> ASSIGNMENT: Begin at the line containing "none -> cyan brick K3 level 1" and give again every line to the end of the records, exactly, without the pictures.

[Before-and-after object lists]

[Start of section]

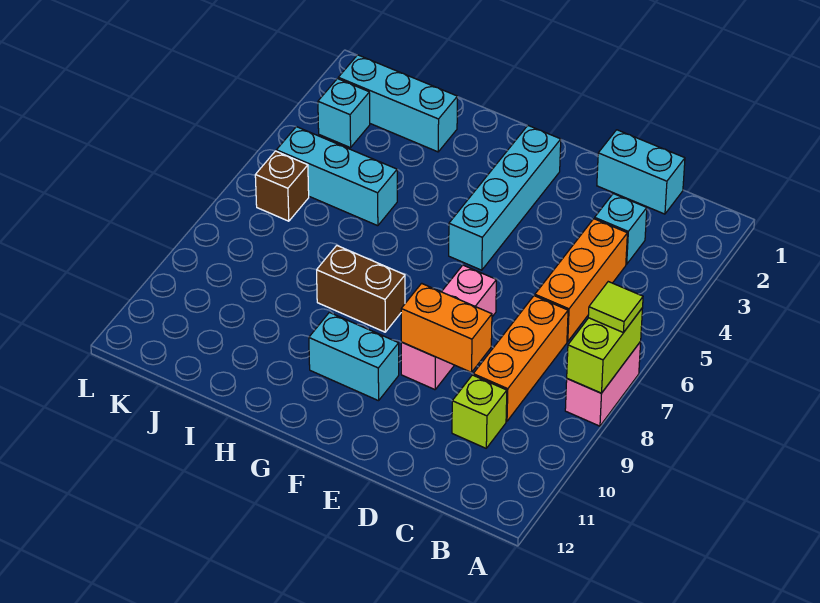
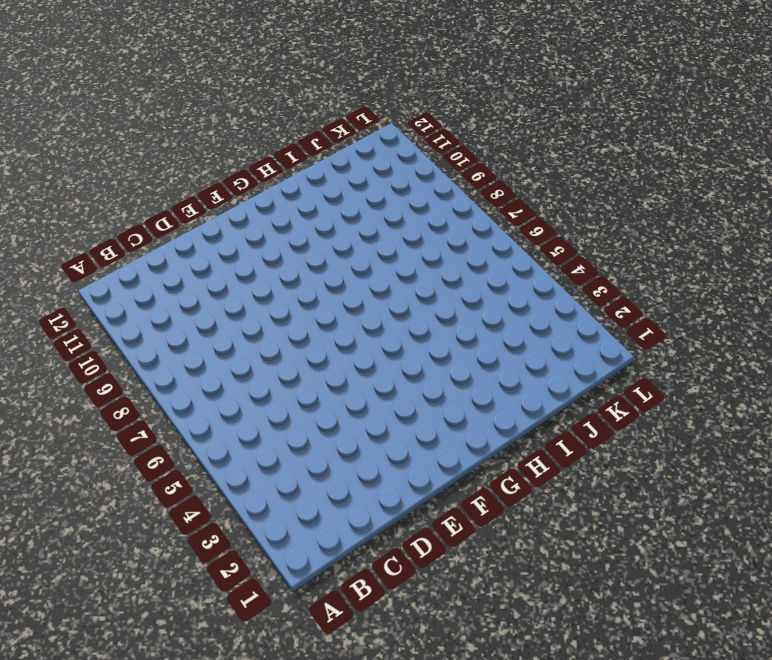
none -> pink brick A7:A8 level 1
none -> cyan brick C1:D1 level 1
none -> cyan brick C3 level 1

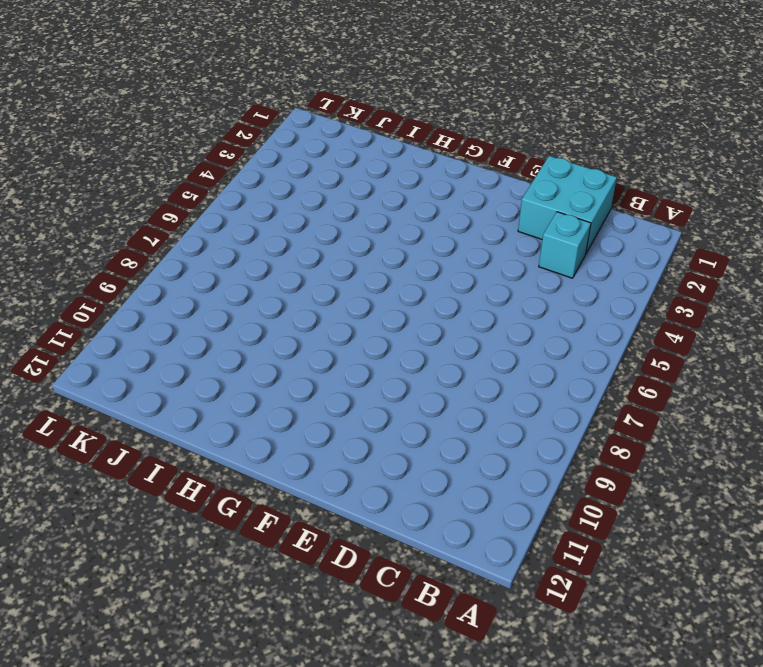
cyan brick C1:D2 level 1 -> cyan brick C1:D1 level 1
none -> pink brick A7:A8 level 1
none -> orange brick C4:C6 level 1
none -> orange brick C7:C9 level 1

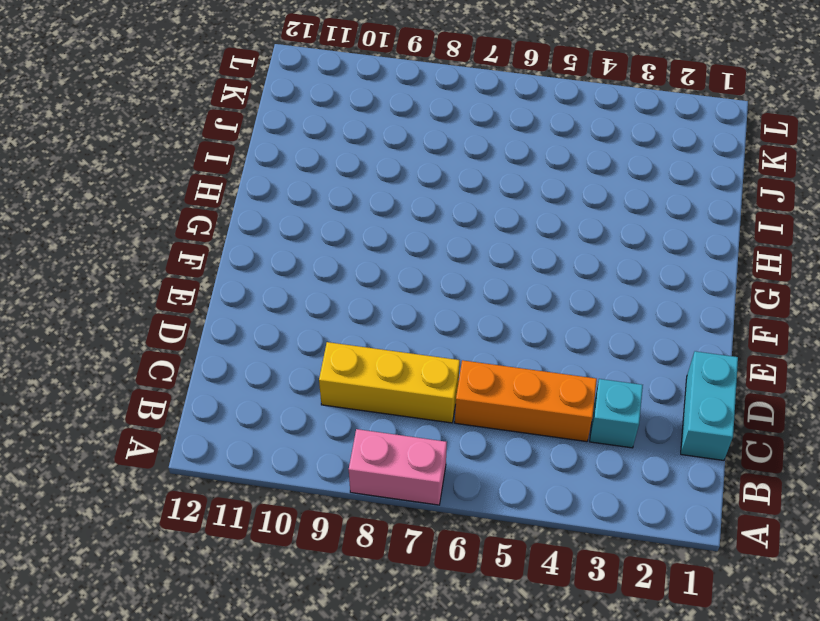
yellow brick C7:C9 level 1 -> orange brick C7:C9 level 1
none -> lime brick C10 level 1
none -> pink brick E7:E9 level 1
none -> cyan brick F2:F5 level 1

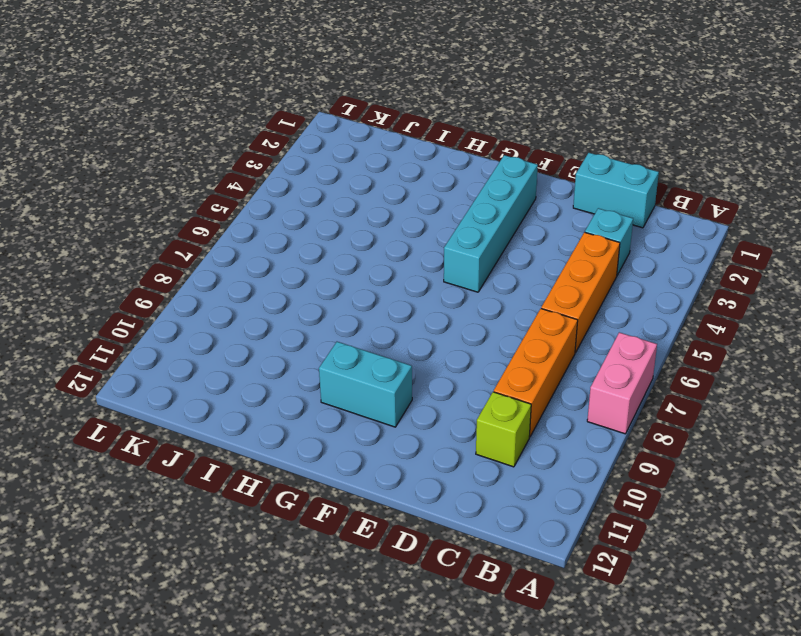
none -> pink brick E7:E9 level 1
none -> brown brick G8:H8 level 1
none -> cyan brick I2:K2 level 1

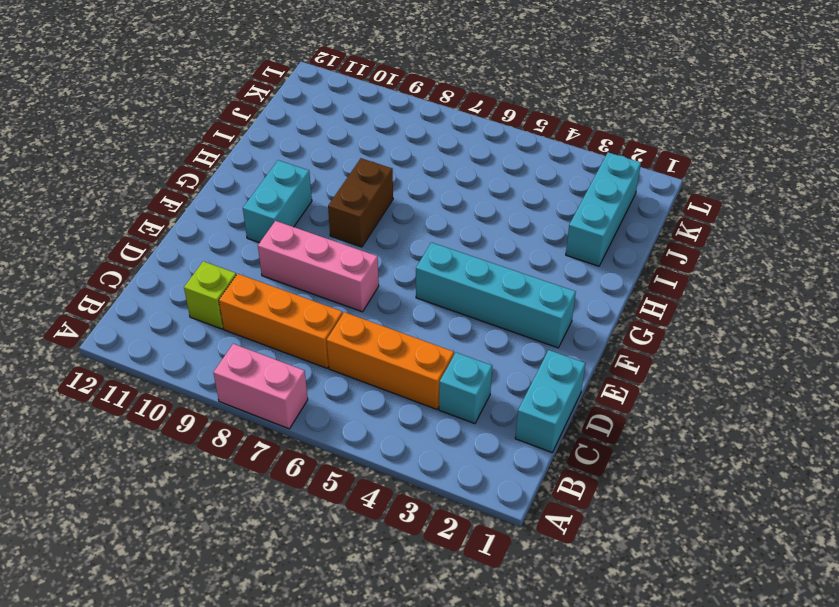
none -> cyan brick I5:K5 level 1
none -> cyan brick K3 level 1
none -> brown brick K6 level 1

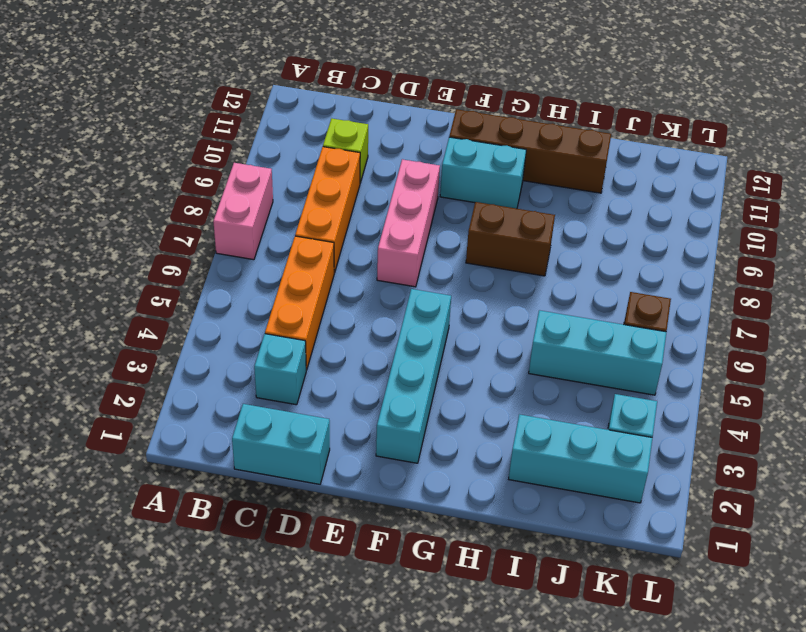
brown brick F11:I11 level 1 -> none
none -> lime brick A7:A8 level 2
none -> orange brick D9:E9 level 2
none -> lime tile A7 level 3

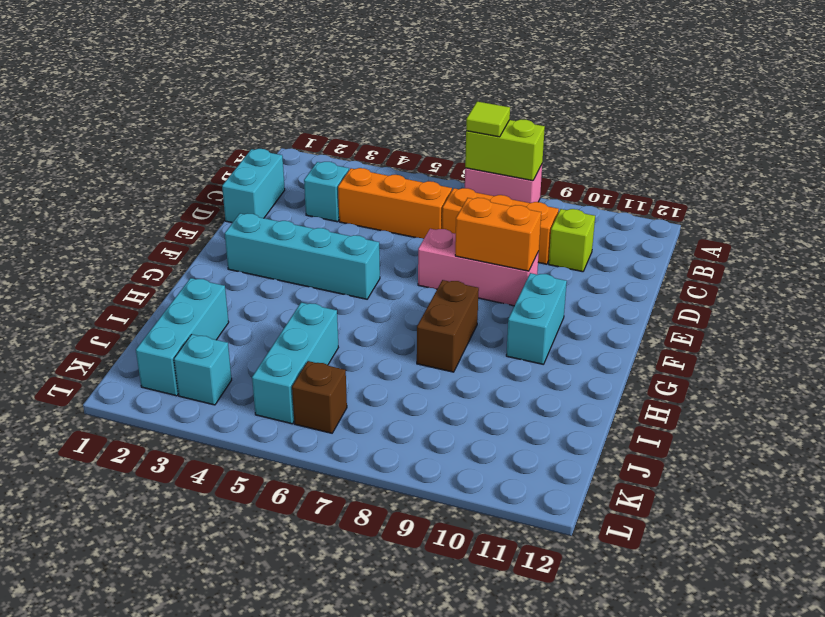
orange brick E8:E9 level 2 -> orange brick D9:E9 level 2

[End of section]

> OUTPUT OF THE TASK:
none -> cyan brick K3 level 1
none -> brown brick K6 level 1

brown brick F11:I11 level 1 -> none
none -> lime brick A7:A8 level 2
none -> orange brick D9:E9 level 2
none -> lime tile A7 level 3

orange brick E8:E9 level 2 -> orange brick D9:E9 level 2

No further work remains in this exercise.